INPUT
Segment Open

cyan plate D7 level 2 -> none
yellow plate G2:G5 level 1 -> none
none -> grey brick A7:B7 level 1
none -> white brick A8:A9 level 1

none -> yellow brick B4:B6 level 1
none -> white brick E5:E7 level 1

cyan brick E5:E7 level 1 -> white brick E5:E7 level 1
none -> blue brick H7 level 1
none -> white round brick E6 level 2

Segment Closed

WORK ORDER
Copy each line of the listing that carries the word "brick".

WORKED SOLUTION
none -> grey brick A7:B7 level 1
none -> white brick A8:A9 level 1
none -> yellow brick B4:B6 level 1
none -> white brick E5:E7 level 1
cyan brick E5:E7 level 1 -> white brick E5:E7 level 1
none -> blue brick H7 level 1
none -> white round brick E6 level 2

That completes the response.